━━━━━ Data for this exercise ━━━━━

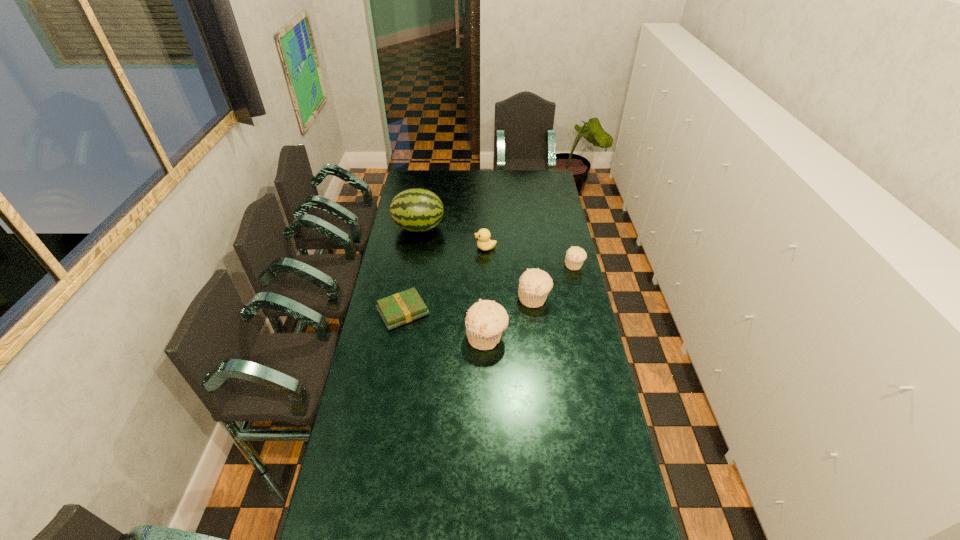
In the image, there is a desktop. In order to click on vacant region at the near edge in this screenshot , I will do `click(384, 519)`.

In the image, there is a desktop. What are the coordinates of `vacant space at the left edge` in the screenshot? It's located at (399, 390).

Find the location of a particular element. This screenshot has height=540, width=960. free space at the right edge of the desktop is located at coordinates (569, 313).

Where is `vacant space at the far left corner`? This screenshot has height=540, width=960. vacant space at the far left corner is located at coordinates (412, 179).

Find the location of a particular element. This screenshot has height=540, width=960. vacant space at the near left corner is located at coordinates (372, 528).

This screenshot has height=540, width=960. I want to click on empty location between the duck and the farthest object, so click(452, 238).

At what (x,y) coordinates should I click in order to perform the action: click on vacant region between the book and the duck. Please return your answer as a coordinate pair (x, y). Looking at the image, I should click on (444, 280).

Where is `free space between the fifth object from left to right and the shortest object`? The width and height of the screenshot is (960, 540). free space between the fifth object from left to right and the shortest object is located at coordinates (468, 305).

This screenshot has width=960, height=540. Identify the location of free space between the second muffin from left to right and the fifth nearest object. (x=510, y=273).

Identify the location of unoccupied area between the duck and the book. (444, 280).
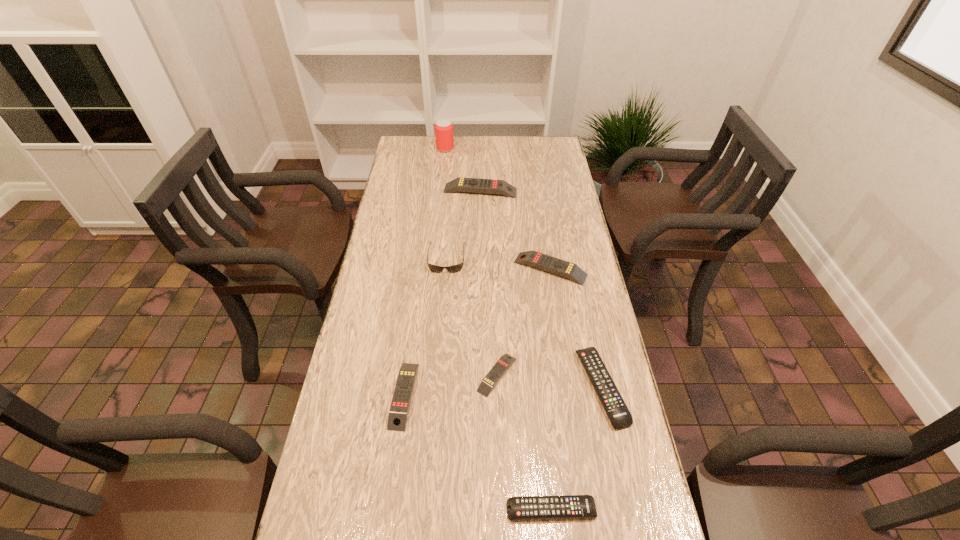
I want to click on yellow remote control object that ranks as the third closest to the second biggest yellow remote control, so click(x=397, y=419).

Point out which yellow remote control is positioned as the second nearest to the smallest yellow remote control. Please provide its 2D coordinates. Your answer should be formatted as a tuple, i.e. [(x, y)], where the tuple contains the x and y coordinates of a point satisfying the conditions above.

[(563, 268)]

Identify the location of black remote control object that ranks as the closest to the smallest yellow remote control. This screenshot has width=960, height=540. (619, 415).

━━━━━

Render the lines from the start of the records up to and including the line containing "coordinates (468, 305)." as a JSON list of strings, one string per line, with blank lines omitted. Leave the pictures out of the answer.

Output –
[
  "In the image, there is a desktop. In order to click on vacant region at the near edge in this screenshot , I will do `click(384, 519)`.",
  "In the image, there is a desktop. What are the coordinates of `vacant space at the left edge` in the screenshot? It's located at (399, 390).",
  "Find the location of a particular element. This screenshot has height=540, width=960. free space at the right edge of the desktop is located at coordinates (569, 313).",
  "Where is `vacant space at the far left corner`? This screenshot has height=540, width=960. vacant space at the far left corner is located at coordinates (412, 179).",
  "Find the location of a particular element. This screenshot has height=540, width=960. vacant space at the near left corner is located at coordinates (372, 528).",
  "This screenshot has height=540, width=960. I want to click on empty location between the duck and the farthest object, so click(452, 238).",
  "At what (x,y) coordinates should I click in order to perform the action: click on vacant region between the book and the duck. Please return your answer as a coordinate pair (x, y). Looking at the image, I should click on (444, 280).",
  "Where is `free space between the fifth object from left to right and the shortest object`? The width and height of the screenshot is (960, 540). free space between the fifth object from left to right and the shortest object is located at coordinates (468, 305)."
]